▶ **Exercise aim**
Lines from the one containing "IC102: RT9013 -> TLV70033" through the final line of the records below are needed, copied exactly, with no pictures.

★ ★ ★ ★ ★ ★ ★

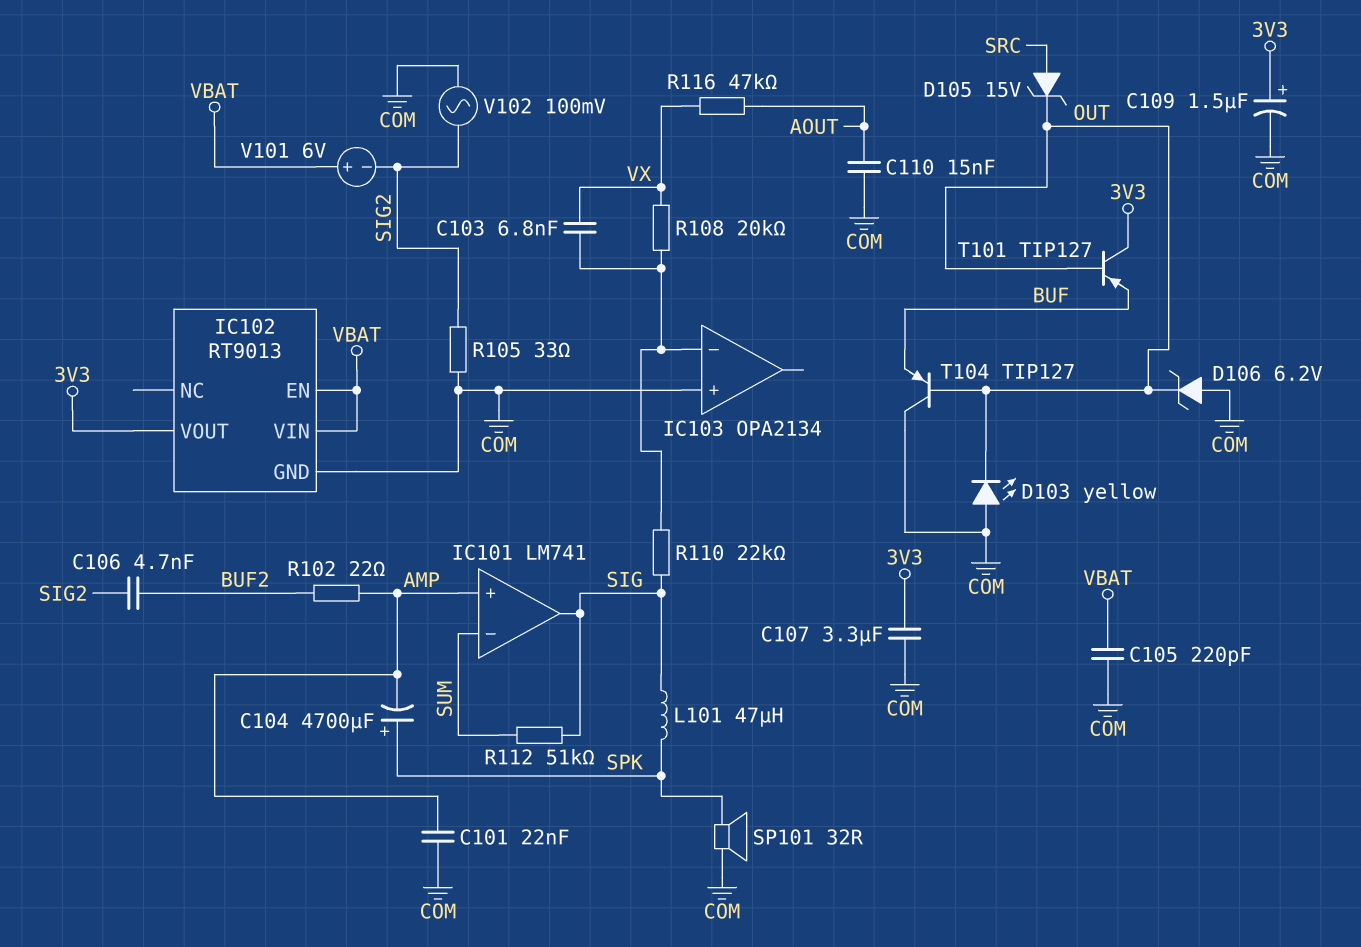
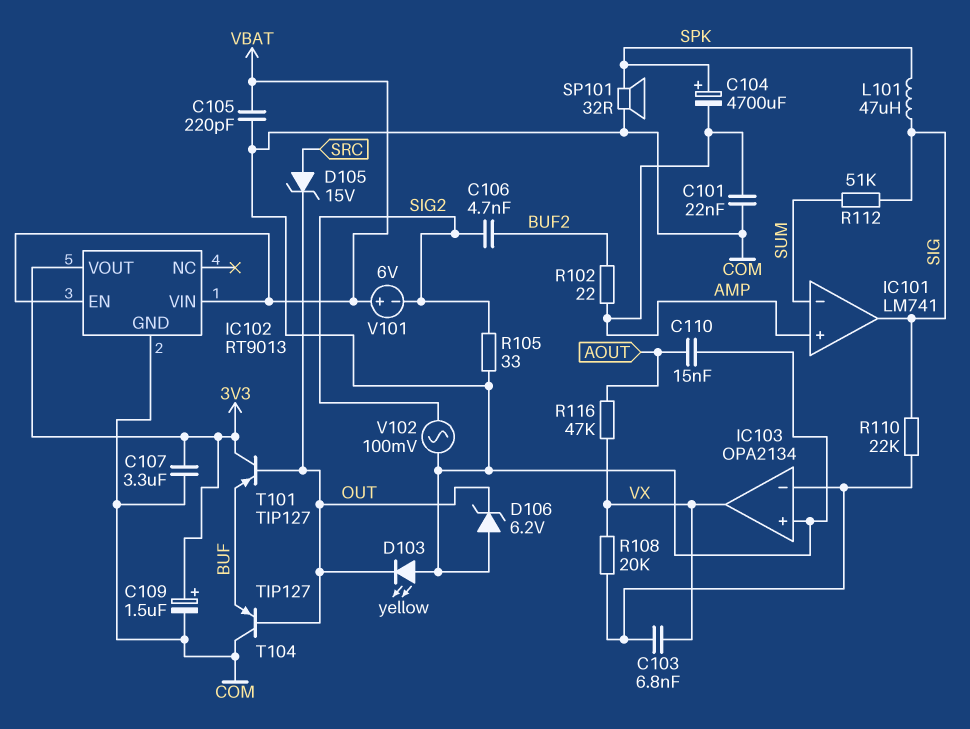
IC103 pin out: none -> VX

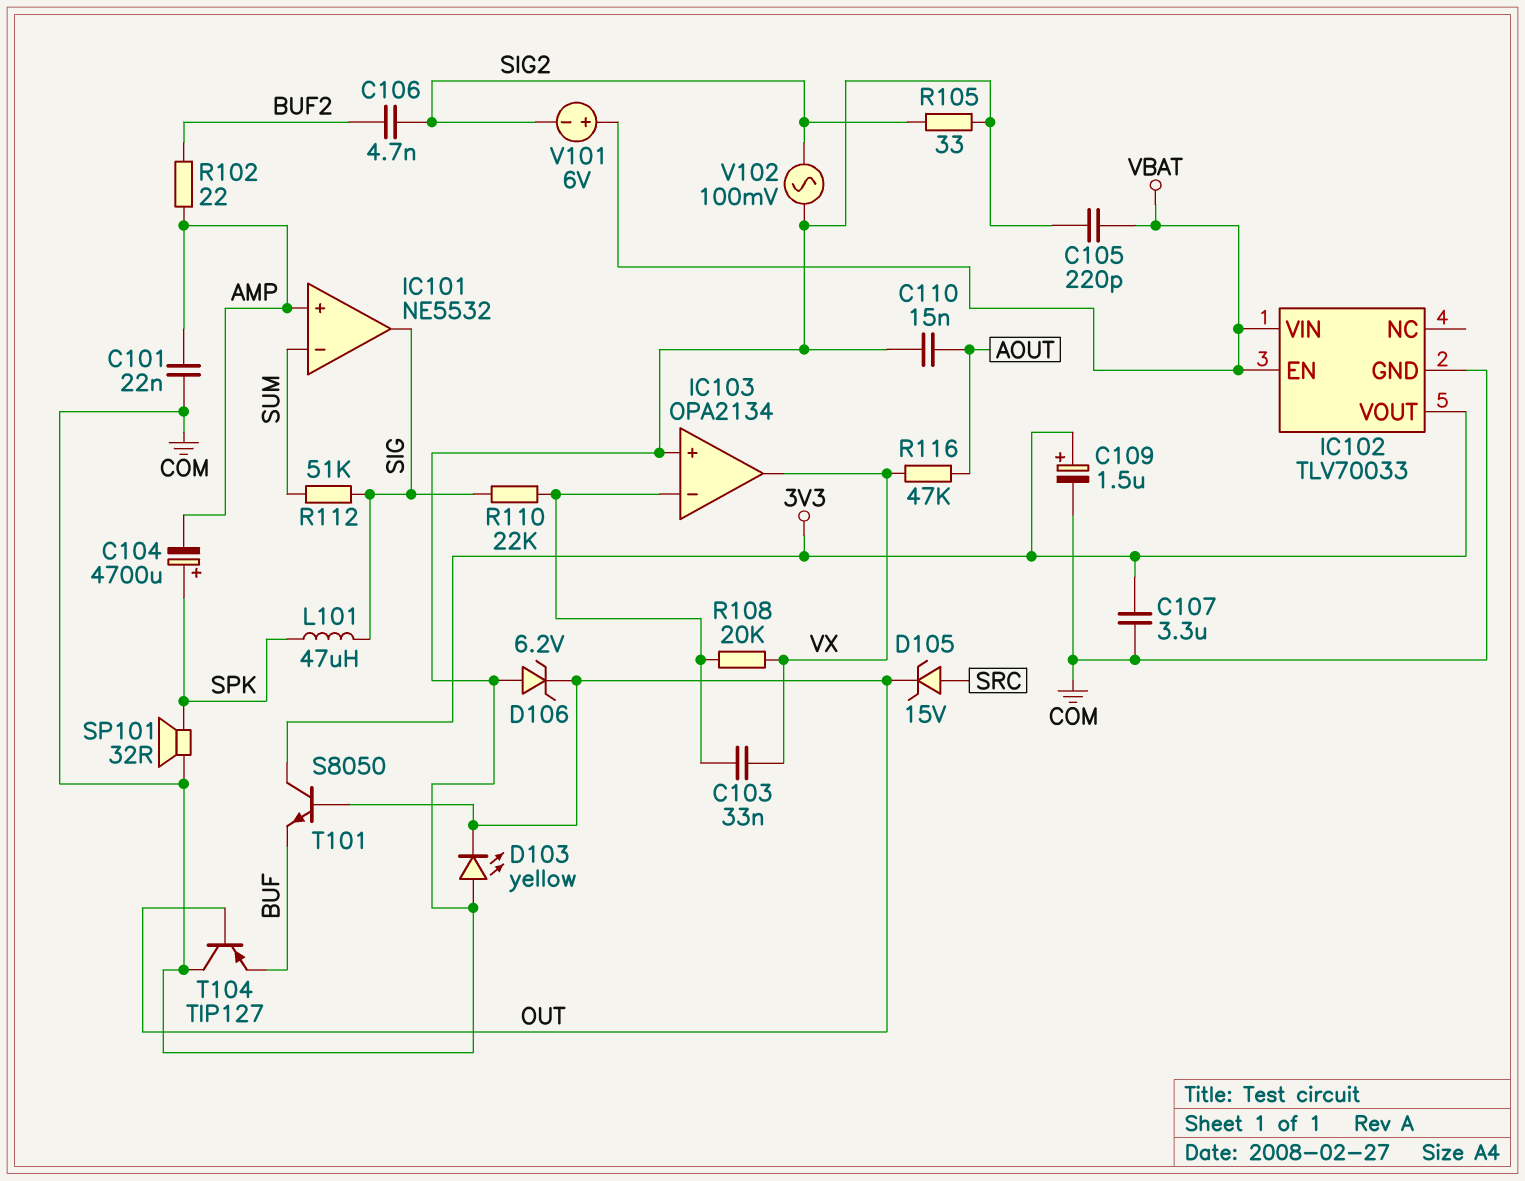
C103: 6.8nF (IC103/in-, VX) -> 33nF (IC103/in-, VX)
IC101: LM741 -> NE5532
IC102: RT9013 -> TLV70033
T101: PNP TIP127 (B OUT, C 3V3, E BUF) -> NPN S8050 (B OUT, C 3V3, E BUF)

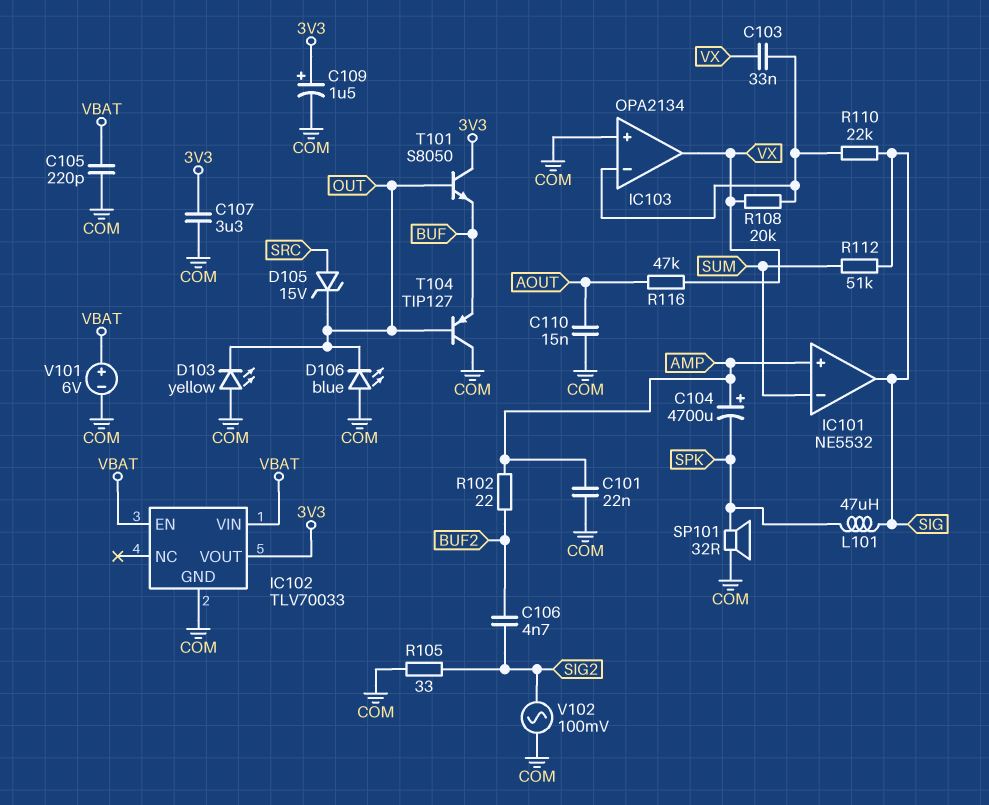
C104: 4700uF (plus SPK, minus AMP) -> 4700uF (plus AMP, minus SPK)
D106: zener 6.2V (A COM, K OUT) -> LED blue (A COM, K OUT)
V101: 6V (plus VBAT, minus SIG2) -> 6V (plus VBAT, minus COM)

★ ★ ★ ★ ★ ★ ★

▶ **Response below**
IC102: RT9013 -> TLV70033
T101: PNP TIP127 (B OUT, C 3V3, E BUF) -> NPN S8050 (B OUT, C 3V3, E BUF)

C104: 4700uF (plus SPK, minus AMP) -> 4700uF (plus AMP, minus SPK)
D106: zener 6.2V (A COM, K OUT) -> LED blue (A COM, K OUT)
V101: 6V (plus VBAT, minus SIG2) -> 6V (plus VBAT, minus COM)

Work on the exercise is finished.